**What to do:** Your copy of the lines below must match them exactly and contain no images.
Source material section start
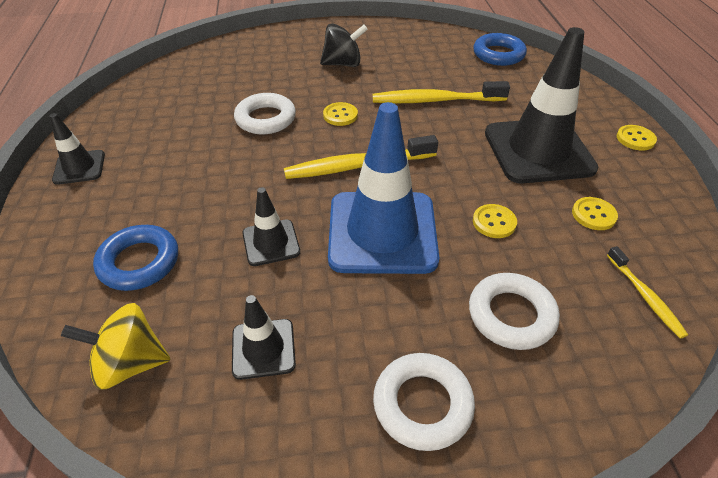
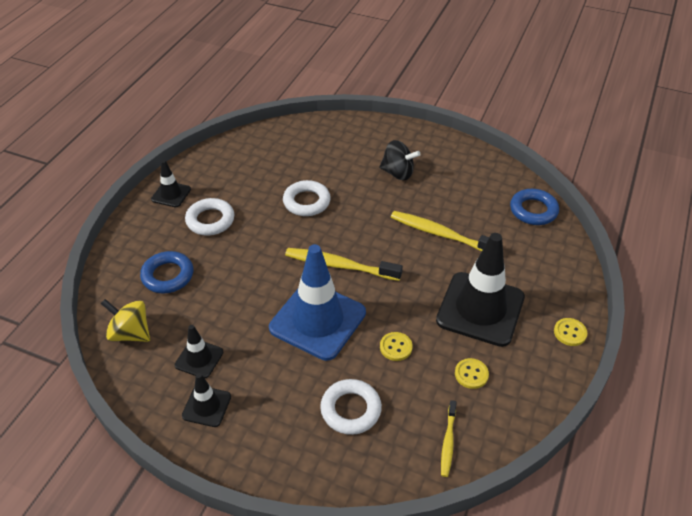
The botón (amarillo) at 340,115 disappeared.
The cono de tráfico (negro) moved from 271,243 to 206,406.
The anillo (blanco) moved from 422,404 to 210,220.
Source material section end
**Output of the exercise:**
The botón (amarillo) at 340,115 disappeared.
The cono de tráfico (negro) moved from 271,243 to 206,406.
The anillo (blanco) moved from 422,404 to 210,220.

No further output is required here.